● **Task to complete**
Only the lines from the one that contains "grey teddy bear: 3 -> 2" through the last line of the data below should be duplicated, exactly and without pictures.

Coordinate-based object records
+++

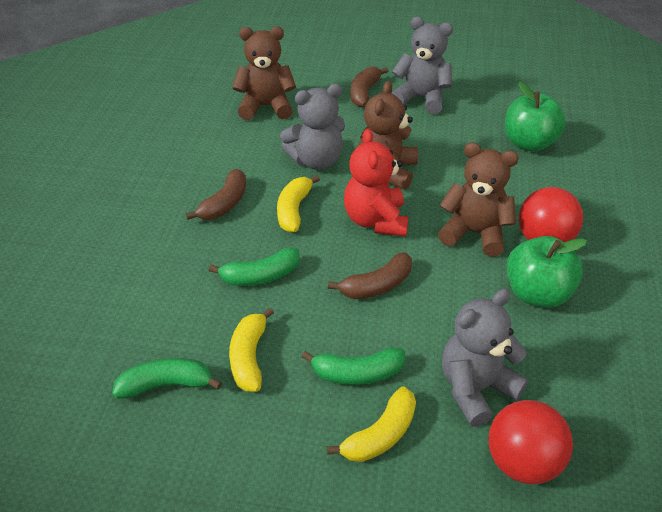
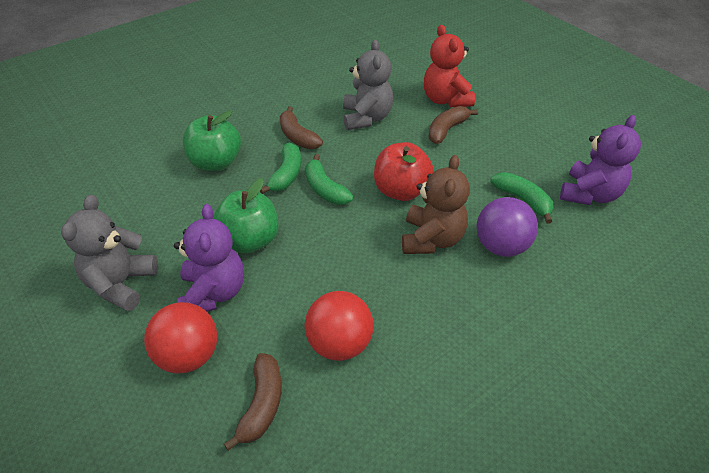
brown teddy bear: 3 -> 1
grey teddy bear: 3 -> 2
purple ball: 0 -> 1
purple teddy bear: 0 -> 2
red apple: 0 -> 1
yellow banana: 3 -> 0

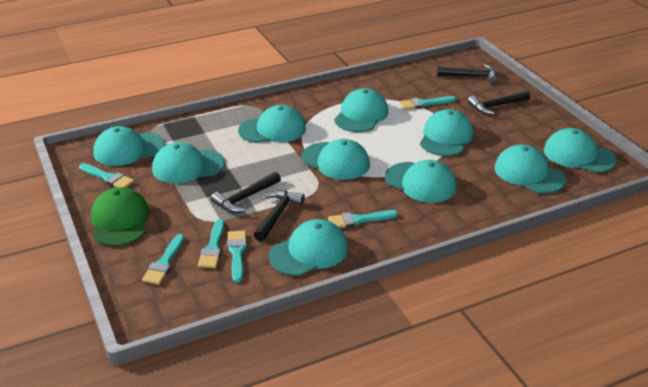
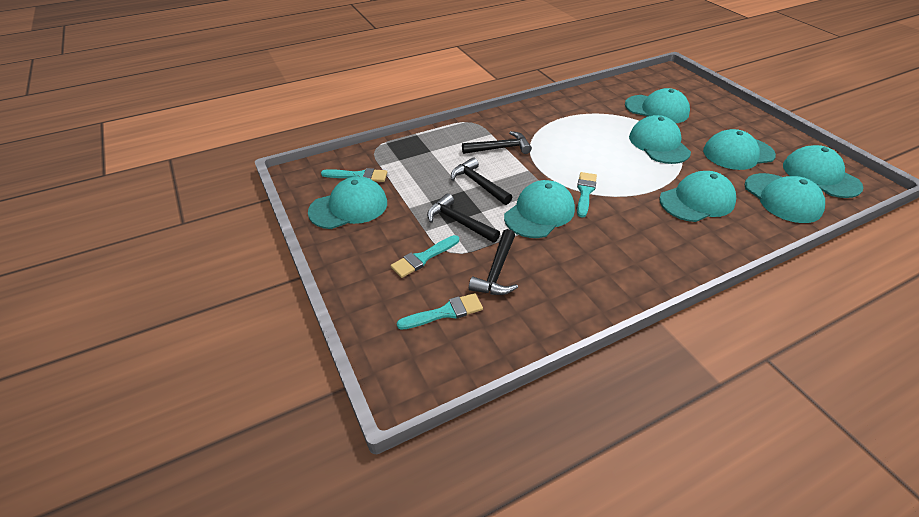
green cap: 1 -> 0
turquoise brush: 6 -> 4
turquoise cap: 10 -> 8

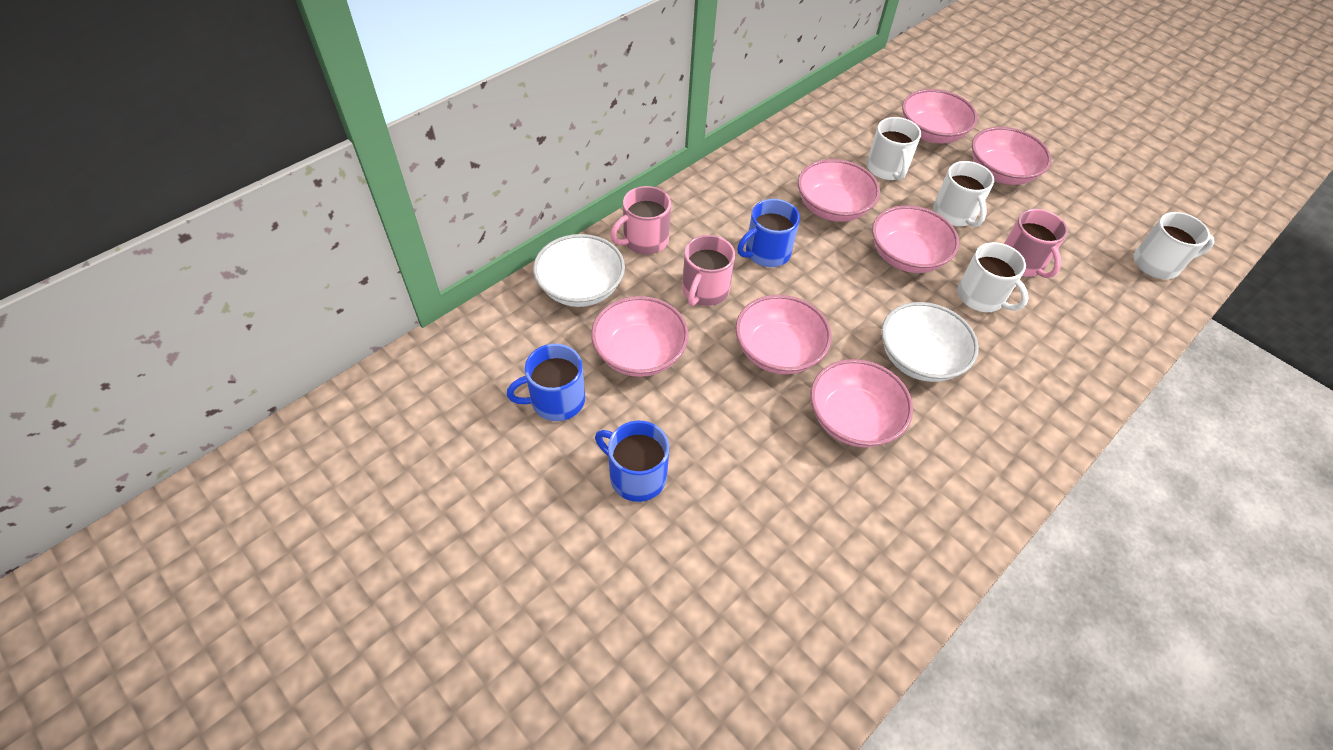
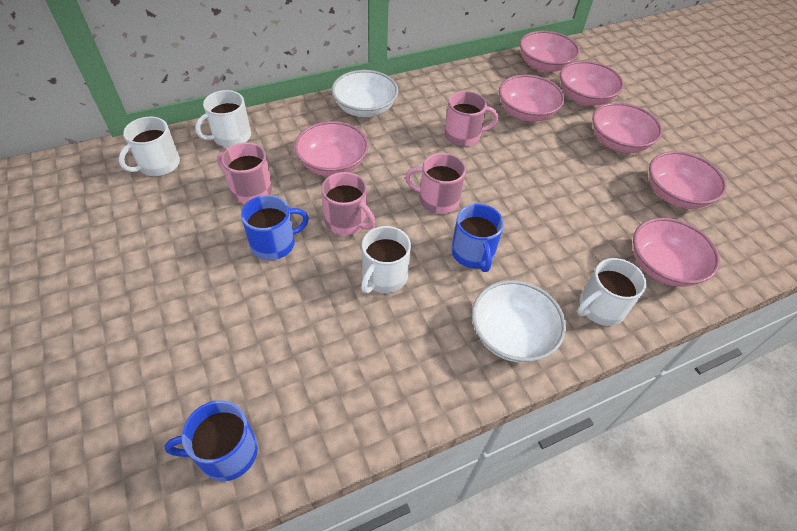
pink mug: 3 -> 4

+++

● **Answer box**
grey teddy bear: 3 -> 2
purple ball: 0 -> 1
purple teddy bear: 0 -> 2
red apple: 0 -> 1
yellow banana: 3 -> 0

green cap: 1 -> 0
turquoise brush: 6 -> 4
turquoise cap: 10 -> 8

pink mug: 3 -> 4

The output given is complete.